◆ **The problem**
A verbatim copy of the data is wanted, minus any picture in it.

◆ **Input for this task**
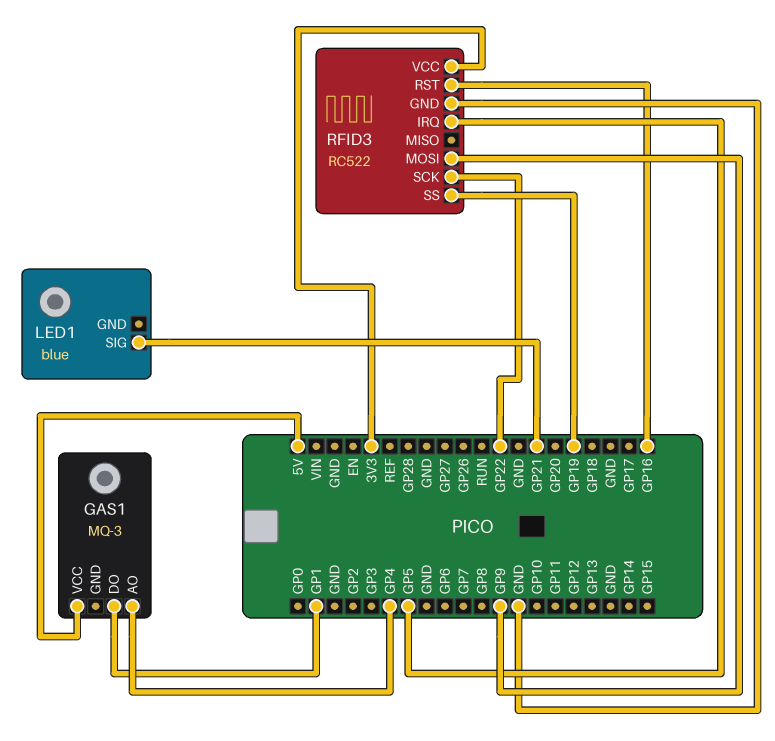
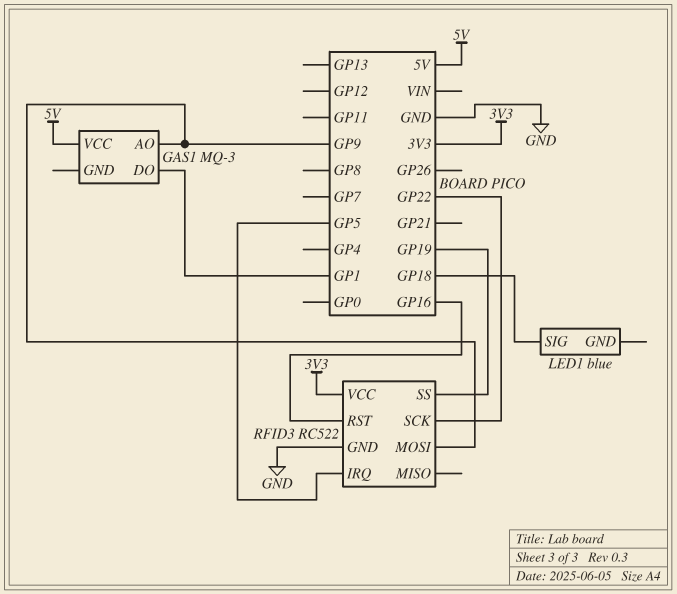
GAS1 pin AO: GP4 -> GP9
LED1 pin SIG: GP21 -> GP18

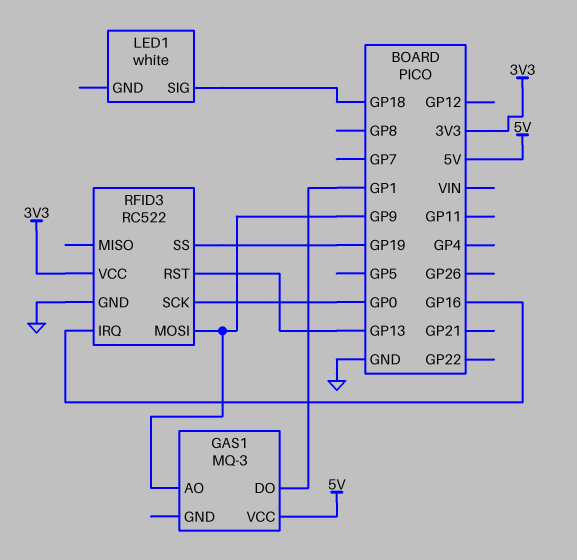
LED1: blue -> white
RFID3 pin IRQ: GP5 -> GP16
RFID3 pin RST: GP16 -> GP13
RFID3 pin SCK: GP22 -> GP0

◆ **Result below**
GAS1 pin AO: GP4 -> GP9
LED1 pin SIG: GP21 -> GP18

LED1: blue -> white
RFID3 pin IRQ: GP5 -> GP16
RFID3 pin RST: GP16 -> GP13
RFID3 pin SCK: GP22 -> GP0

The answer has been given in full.